Assigned task -> From the entries below, return exactly the lines beginning at the one that contains "D3: none -> diode 1N914 (A -9V, K 5V)" and ending at the one that contains "U1 pin out: INV -> VO", both of them included, and only those lines.

Recorded data ->
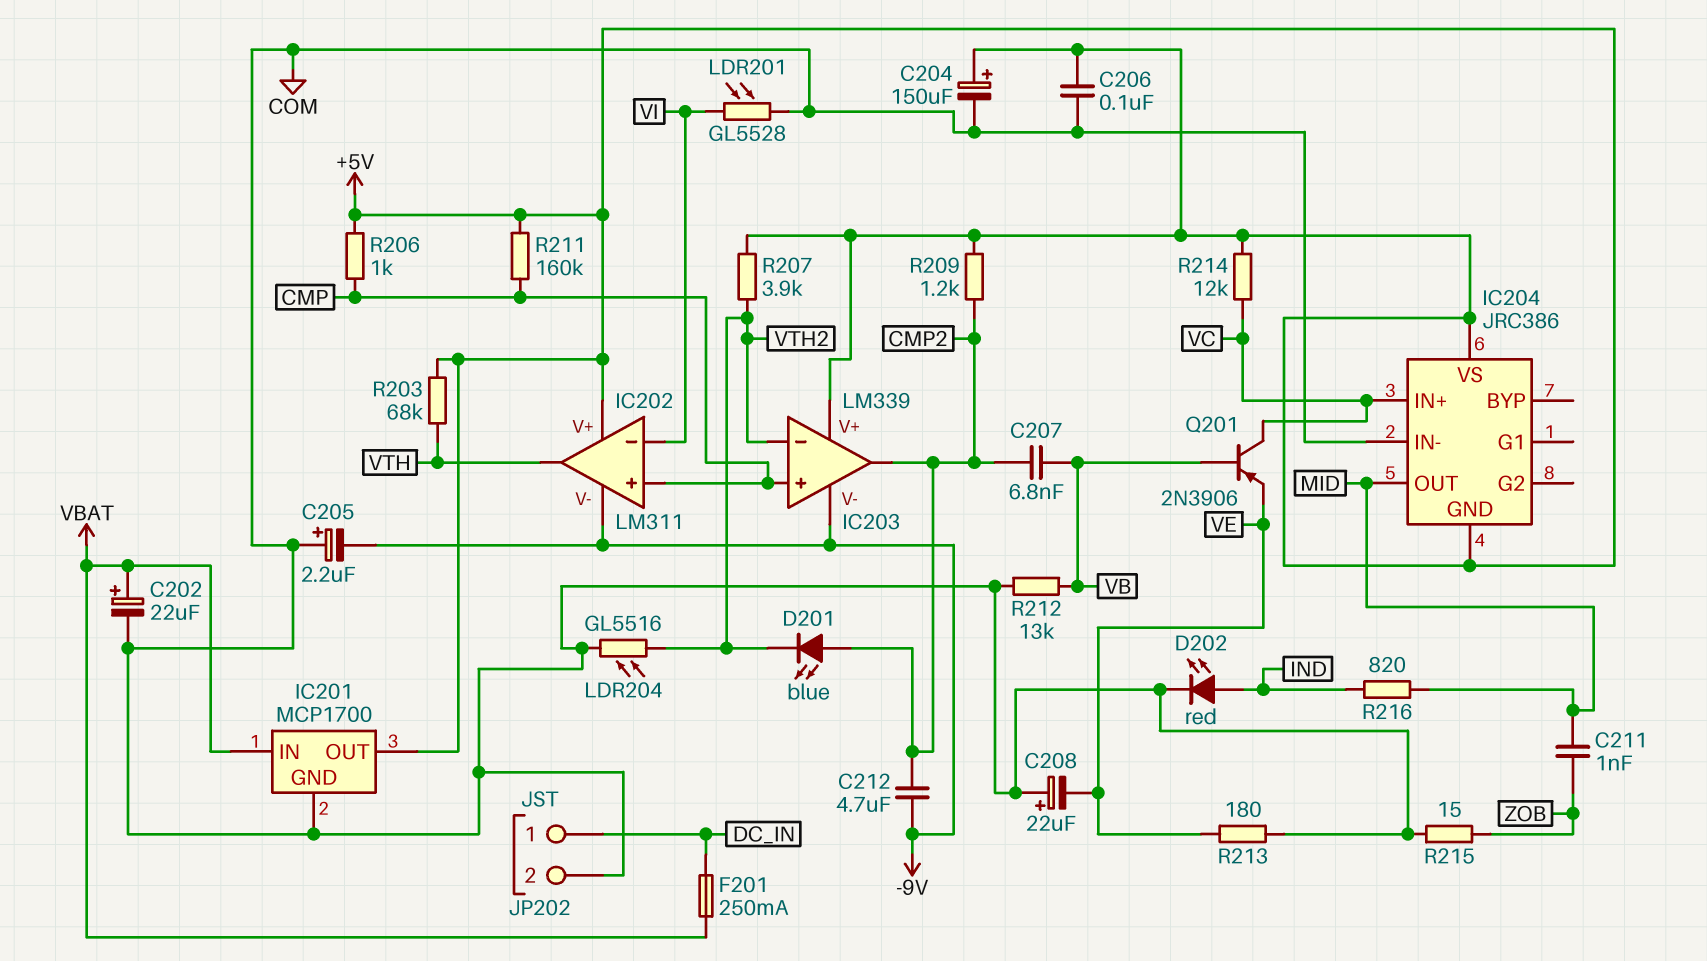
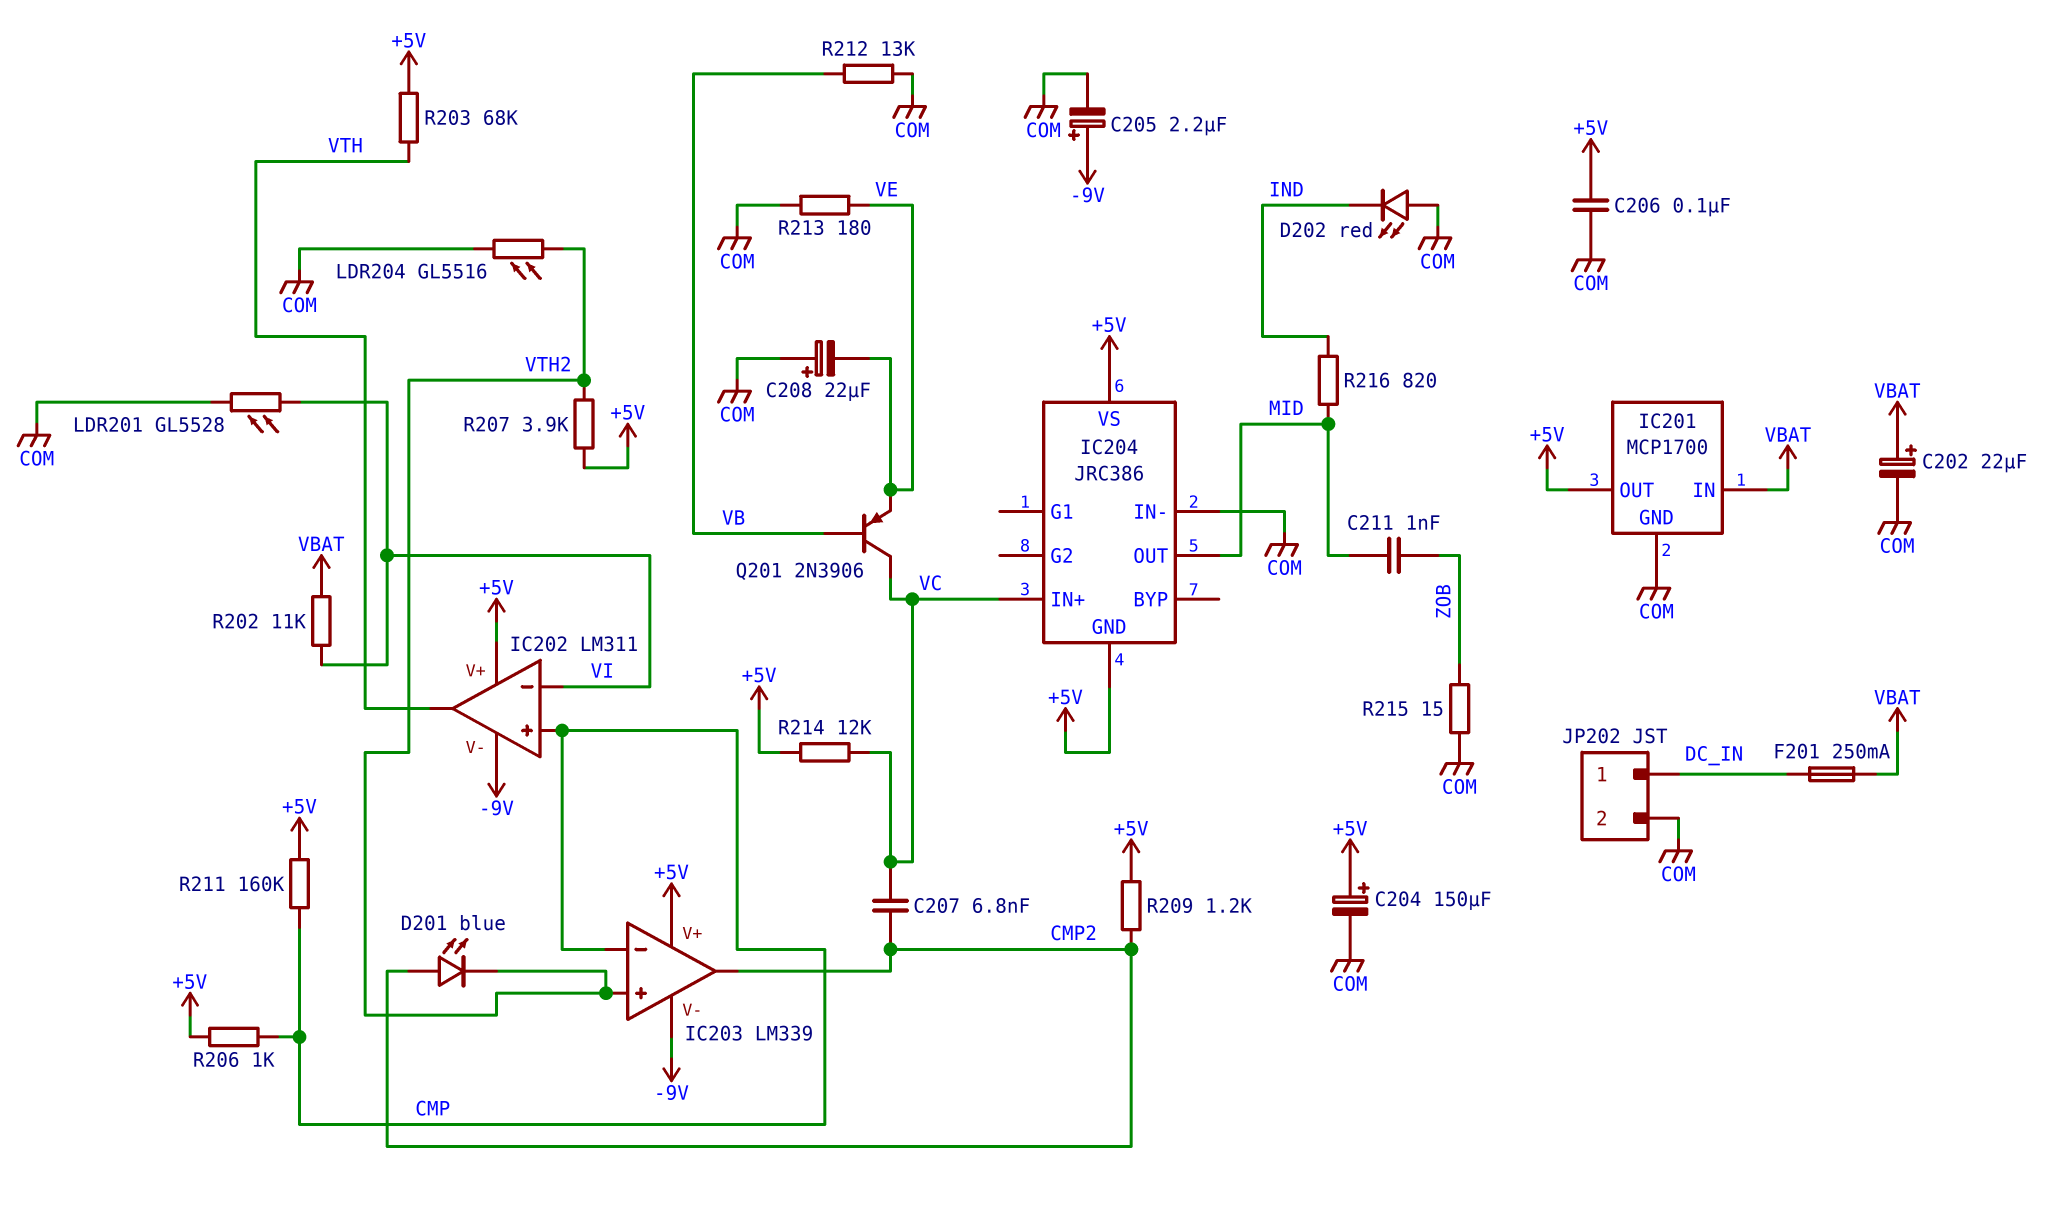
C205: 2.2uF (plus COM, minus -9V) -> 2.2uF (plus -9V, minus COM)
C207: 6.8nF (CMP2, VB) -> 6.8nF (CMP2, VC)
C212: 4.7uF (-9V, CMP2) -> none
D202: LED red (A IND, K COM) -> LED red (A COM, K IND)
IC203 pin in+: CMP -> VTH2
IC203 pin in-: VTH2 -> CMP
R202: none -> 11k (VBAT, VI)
...
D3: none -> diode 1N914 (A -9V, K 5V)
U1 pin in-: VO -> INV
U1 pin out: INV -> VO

Exercise answer ->
D3: none -> diode 1N914 (A -9V, K 5V)
U1 pin in-: VO -> INV
U1 pin out: INV -> VO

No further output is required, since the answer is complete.